All that is wanted is the span of lines from the one with "(394, 164) = (247, 205): orange brush -> none" to the last line of the data, copied exactly.

○ ○ ○ ○

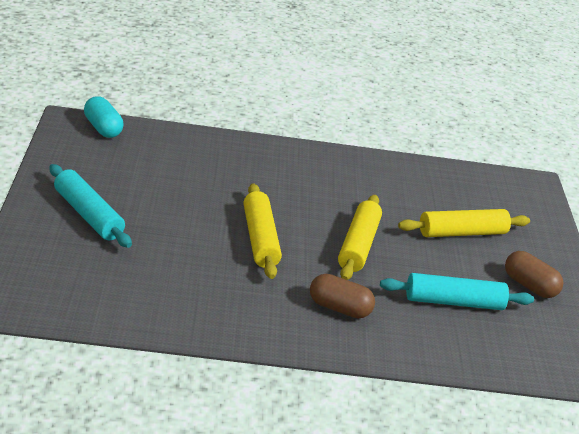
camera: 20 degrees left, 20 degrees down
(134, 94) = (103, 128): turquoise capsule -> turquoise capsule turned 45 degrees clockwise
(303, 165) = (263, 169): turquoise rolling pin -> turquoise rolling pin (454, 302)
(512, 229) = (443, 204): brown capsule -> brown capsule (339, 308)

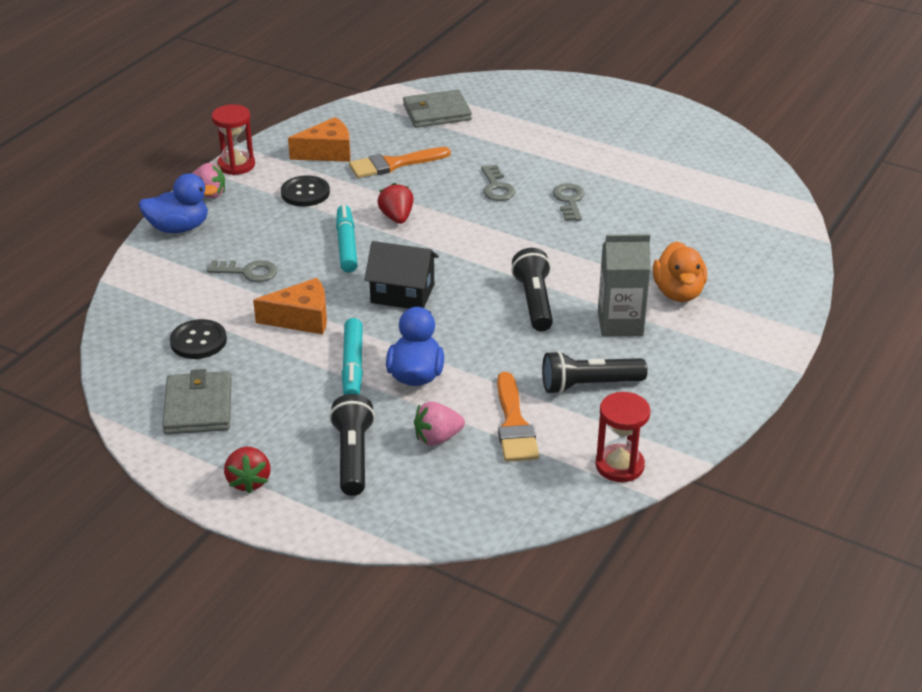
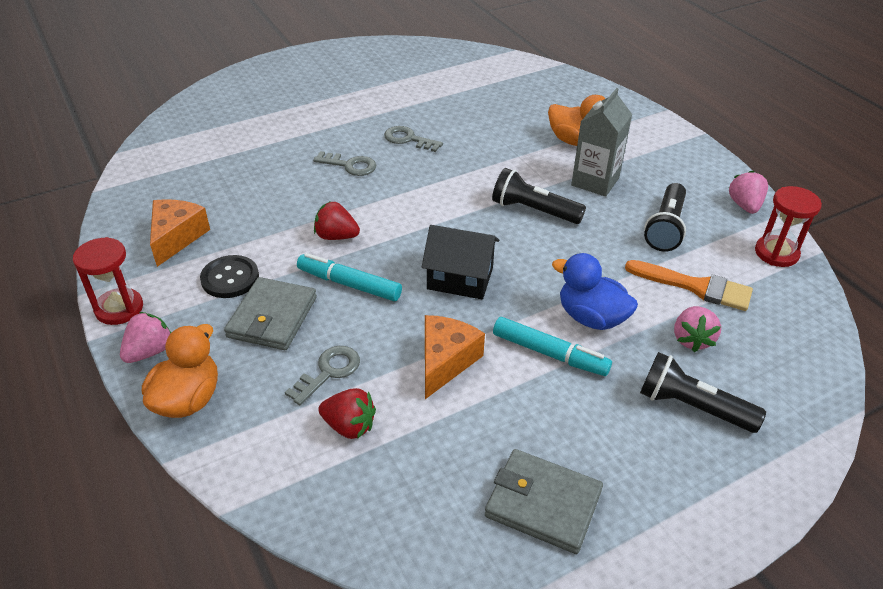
camera: 60 degrees left, 5 degrees up
(179, 228) = (188, 399): blue duck -> orange duck
(198, 341) = (421, 460): black button -> none
(249, 481) = (696, 505): red strawberry -> red strawberry (349, 426)
(394, 164) = (247, 205): orange brush -> none
(402, 293) = (460, 278): black house -> black house turned 60 degrees clockwise
(437, 112) = (195, 151): grey wallet -> grey wallet (272, 317)
(683, 428) = (744, 205): none -> pink strawberry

○ ○ ○ ○

REPLY |
(394, 164) = (247, 205): orange brush -> none
(402, 293) = (460, 278): black house -> black house turned 60 degrees clockwise
(437, 112) = (195, 151): grey wallet -> grey wallet (272, 317)
(683, 428) = (744, 205): none -> pink strawberry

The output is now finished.